**Provided data**
⟨

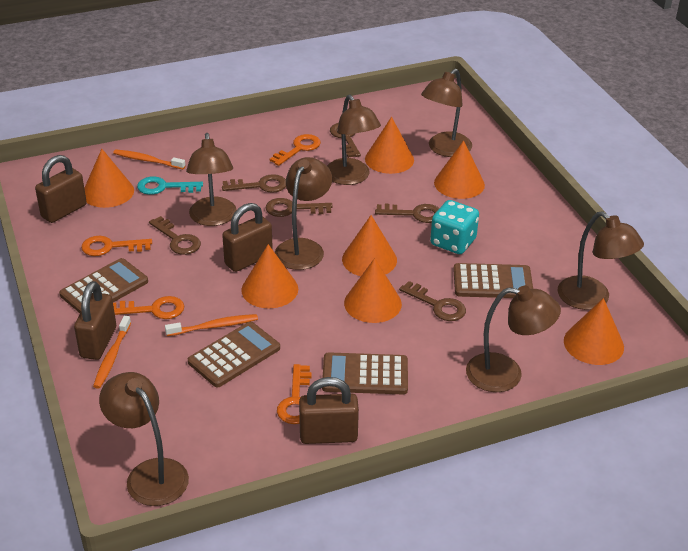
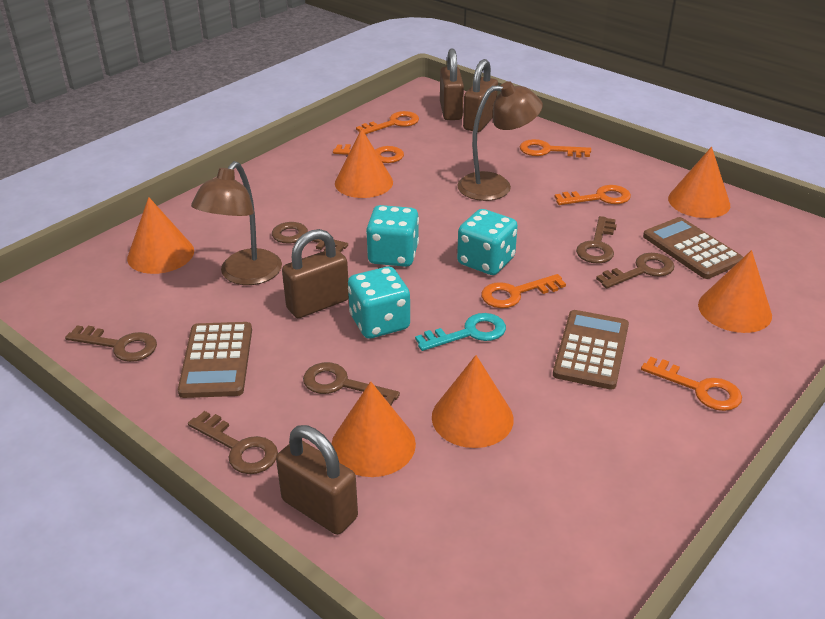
brown calculator: 4 -> 3
brown lamp: 7 -> 2
orange cone: 7 -> 6
orange key: 4 -> 6
orange toothbrush: 3 -> 0
turquoise dice: 1 -> 3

⟩

**What you are asked to do**
The material above is to be set down exactly, with pictures removed.

**Solved exercise**
brown calculator: 4 -> 3
brown lamp: 7 -> 2
orange cone: 7 -> 6
orange key: 4 -> 6
orange toothbrush: 3 -> 0
turquoise dice: 1 -> 3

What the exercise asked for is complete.